DIRECTIONS
Of the lines in the data below, write out exactly those from the one holding "(100, 440) = (252, 359): yellow" through the one holding "(329, 326) = (485, 401): yellow", both included.

Object tracking records
⟨
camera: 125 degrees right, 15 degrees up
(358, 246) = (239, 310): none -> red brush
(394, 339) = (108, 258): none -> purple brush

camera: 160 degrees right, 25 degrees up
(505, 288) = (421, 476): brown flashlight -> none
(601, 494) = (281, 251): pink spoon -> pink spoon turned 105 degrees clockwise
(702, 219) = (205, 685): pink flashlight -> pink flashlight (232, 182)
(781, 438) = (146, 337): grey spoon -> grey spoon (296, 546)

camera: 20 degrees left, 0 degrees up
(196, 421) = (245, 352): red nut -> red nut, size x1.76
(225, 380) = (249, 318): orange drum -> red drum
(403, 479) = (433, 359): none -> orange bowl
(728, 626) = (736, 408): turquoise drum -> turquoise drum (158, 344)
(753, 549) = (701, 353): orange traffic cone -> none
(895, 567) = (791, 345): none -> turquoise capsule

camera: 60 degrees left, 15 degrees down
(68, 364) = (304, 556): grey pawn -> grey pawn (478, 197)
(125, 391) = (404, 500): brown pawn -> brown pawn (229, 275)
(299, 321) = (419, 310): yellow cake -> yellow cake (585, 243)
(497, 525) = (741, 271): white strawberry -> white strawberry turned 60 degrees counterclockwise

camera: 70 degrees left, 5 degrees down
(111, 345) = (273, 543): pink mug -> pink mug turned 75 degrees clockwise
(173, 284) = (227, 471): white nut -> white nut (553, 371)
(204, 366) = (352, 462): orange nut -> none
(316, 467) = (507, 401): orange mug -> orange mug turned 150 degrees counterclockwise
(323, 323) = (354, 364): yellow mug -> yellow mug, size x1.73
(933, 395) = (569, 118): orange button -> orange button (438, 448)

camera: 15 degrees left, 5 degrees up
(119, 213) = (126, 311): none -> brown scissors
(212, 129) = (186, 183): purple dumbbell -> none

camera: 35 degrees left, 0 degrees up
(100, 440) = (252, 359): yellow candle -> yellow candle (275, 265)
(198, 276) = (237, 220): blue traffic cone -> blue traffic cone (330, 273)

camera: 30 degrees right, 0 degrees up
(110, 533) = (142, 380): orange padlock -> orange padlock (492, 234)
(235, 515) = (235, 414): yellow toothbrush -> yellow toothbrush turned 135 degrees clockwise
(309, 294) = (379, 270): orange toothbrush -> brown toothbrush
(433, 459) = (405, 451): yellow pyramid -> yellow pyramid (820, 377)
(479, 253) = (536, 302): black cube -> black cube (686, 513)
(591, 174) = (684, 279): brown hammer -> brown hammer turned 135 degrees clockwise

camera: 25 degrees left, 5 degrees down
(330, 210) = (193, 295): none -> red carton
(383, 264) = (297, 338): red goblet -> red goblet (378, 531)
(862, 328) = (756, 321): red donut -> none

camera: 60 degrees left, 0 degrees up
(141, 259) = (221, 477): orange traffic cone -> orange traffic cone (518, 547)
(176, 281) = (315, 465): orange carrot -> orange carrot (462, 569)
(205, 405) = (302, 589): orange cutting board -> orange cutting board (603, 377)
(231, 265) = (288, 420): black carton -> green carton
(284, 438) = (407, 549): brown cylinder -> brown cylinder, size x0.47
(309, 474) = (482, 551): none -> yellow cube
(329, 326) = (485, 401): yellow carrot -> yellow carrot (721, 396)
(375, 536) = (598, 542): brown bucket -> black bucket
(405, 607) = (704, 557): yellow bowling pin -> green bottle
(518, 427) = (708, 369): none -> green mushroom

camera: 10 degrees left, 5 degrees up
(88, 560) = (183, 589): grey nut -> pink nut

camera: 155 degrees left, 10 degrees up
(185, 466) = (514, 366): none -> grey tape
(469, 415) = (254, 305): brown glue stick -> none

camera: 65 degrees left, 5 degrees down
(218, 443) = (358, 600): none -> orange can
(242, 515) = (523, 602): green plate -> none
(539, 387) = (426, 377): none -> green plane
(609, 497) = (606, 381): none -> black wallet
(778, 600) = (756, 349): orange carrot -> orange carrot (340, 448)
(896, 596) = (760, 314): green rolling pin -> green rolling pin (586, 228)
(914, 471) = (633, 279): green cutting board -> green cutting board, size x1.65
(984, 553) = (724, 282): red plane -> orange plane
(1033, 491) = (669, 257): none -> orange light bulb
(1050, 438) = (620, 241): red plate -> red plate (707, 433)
⟩
RESULT OF THE TASK
(100, 440) = (252, 359): yellow candle -> yellow candle (275, 265)
(198, 276) = (237, 220): blue traffic cone -> blue traffic cone (330, 273)

camera: 30 degrees right, 0 degrees up
(110, 533) = (142, 380): orange padlock -> orange padlock (492, 234)
(235, 515) = (235, 414): yellow toothbrush -> yellow toothbrush turned 135 degrees clockwise
(309, 294) = (379, 270): orange toothbrush -> brown toothbrush
(433, 459) = (405, 451): yellow pyramid -> yellow pyramid (820, 377)
(479, 253) = (536, 302): black cube -> black cube (686, 513)
(591, 174) = (684, 279): brown hammer -> brown hammer turned 135 degrees clockwise

camera: 25 degrees left, 5 degrees down
(330, 210) = (193, 295): none -> red carton
(383, 264) = (297, 338): red goblet -> red goblet (378, 531)
(862, 328) = (756, 321): red donut -> none

camera: 60 degrees left, 0 degrees up
(141, 259) = (221, 477): orange traffic cone -> orange traffic cone (518, 547)
(176, 281) = (315, 465): orange carrot -> orange carrot (462, 569)
(205, 405) = (302, 589): orange cutting board -> orange cutting board (603, 377)
(231, 265) = (288, 420): black carton -> green carton
(284, 438) = (407, 549): brown cylinder -> brown cylinder, size x0.47
(309, 474) = (482, 551): none -> yellow cube
(329, 326) = (485, 401): yellow carrot -> yellow carrot (721, 396)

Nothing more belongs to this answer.